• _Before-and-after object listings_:
=-=-=-=-=
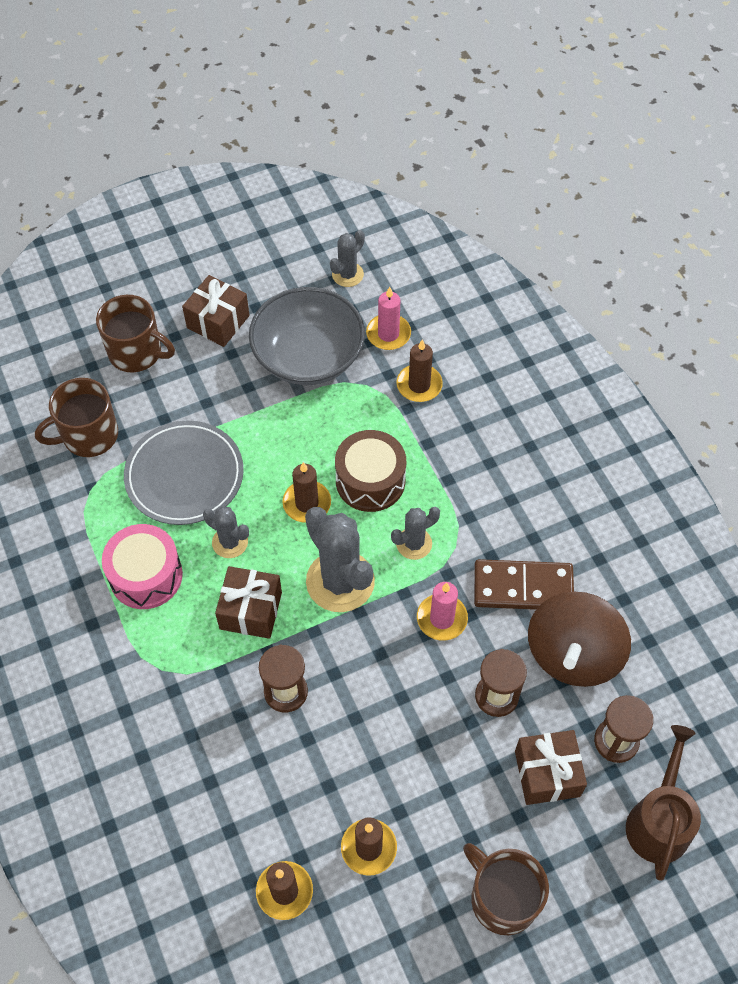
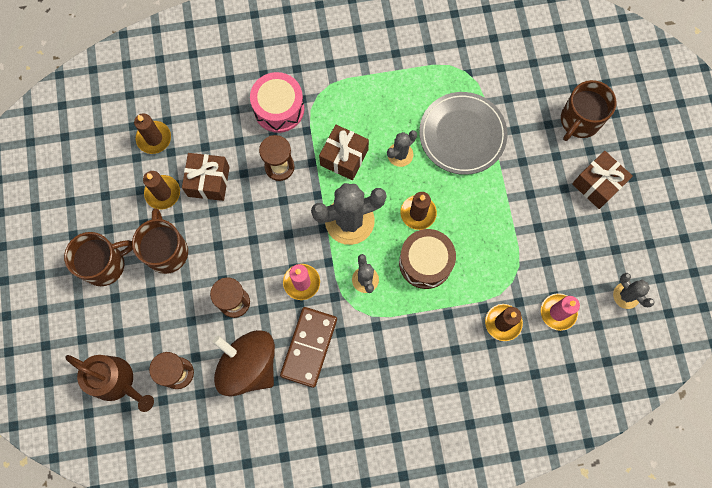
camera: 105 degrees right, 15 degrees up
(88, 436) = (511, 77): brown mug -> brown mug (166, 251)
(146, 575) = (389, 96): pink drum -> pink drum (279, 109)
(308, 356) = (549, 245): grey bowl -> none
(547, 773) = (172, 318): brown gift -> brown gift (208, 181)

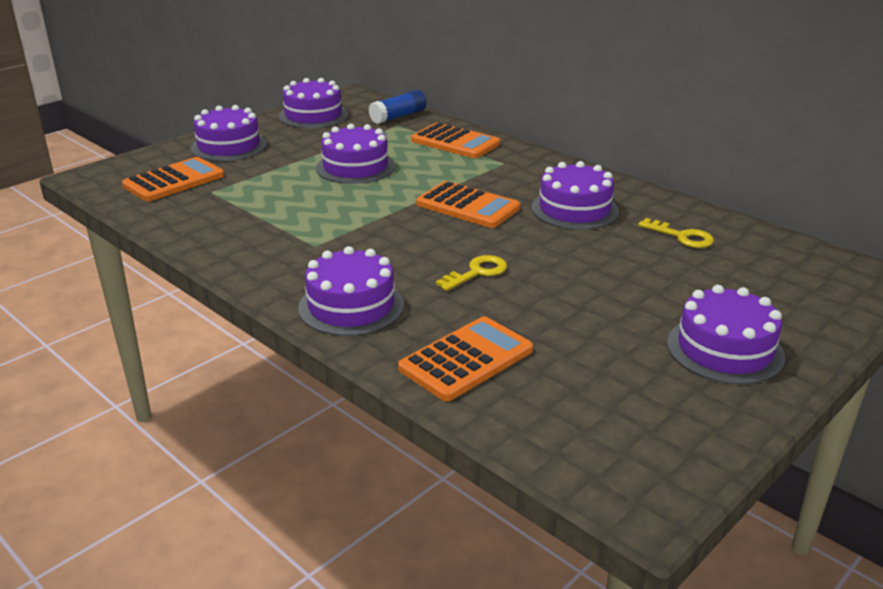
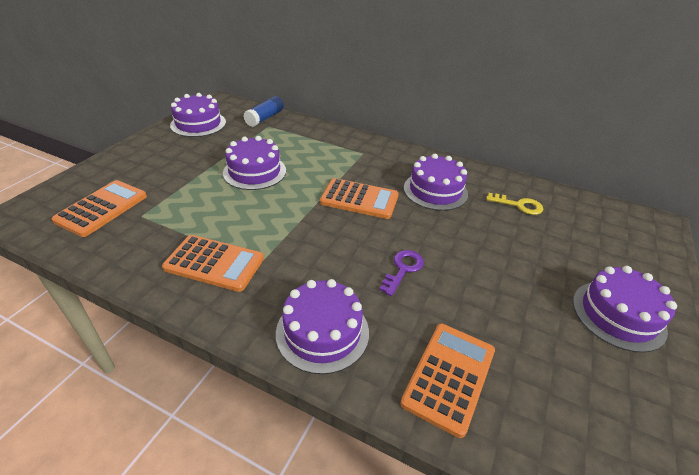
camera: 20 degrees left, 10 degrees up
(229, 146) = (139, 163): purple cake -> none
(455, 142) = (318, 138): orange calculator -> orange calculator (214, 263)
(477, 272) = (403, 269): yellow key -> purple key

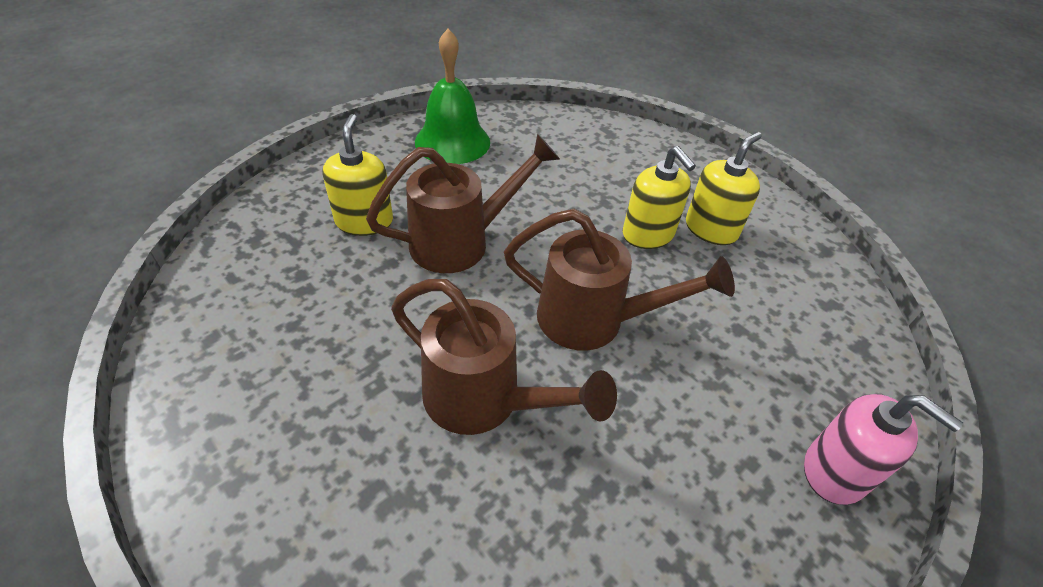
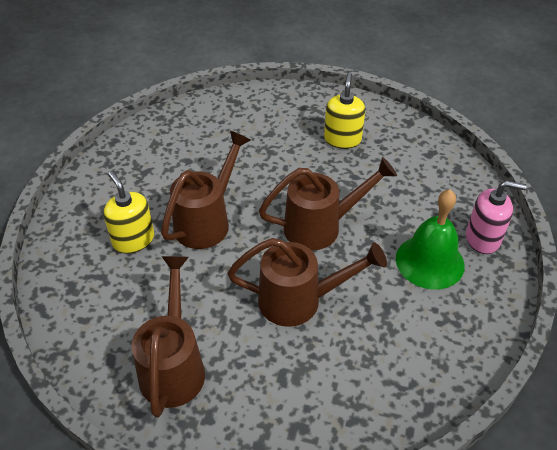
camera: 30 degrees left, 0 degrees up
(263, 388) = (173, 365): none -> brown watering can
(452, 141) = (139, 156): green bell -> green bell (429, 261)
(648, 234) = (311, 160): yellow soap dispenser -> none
=-=-=-=-=
• _TASK TO CARRY OUT_:
Exact copy, no pictures: reproduce every record above.

• _SOLUTION TO THIS TASK_:
camera: 105 degrees right, 15 degrees up
(88, 436) = (511, 77): brown mug -> brown mug (166, 251)
(146, 575) = (389, 96): pink drum -> pink drum (279, 109)
(308, 356) = (549, 245): grey bowl -> none
(547, 773) = (172, 318): brown gift -> brown gift (208, 181)

camera: 20 degrees left, 10 degrees up
(229, 146) = (139, 163): purple cake -> none
(455, 142) = (318, 138): orange calculator -> orange calculator (214, 263)
(477, 272) = (403, 269): yellow key -> purple key

camera: 30 degrees left, 0 degrees up
(263, 388) = (173, 365): none -> brown watering can
(452, 141) = (139, 156): green bell -> green bell (429, 261)
(648, 234) = (311, 160): yellow soap dispenser -> none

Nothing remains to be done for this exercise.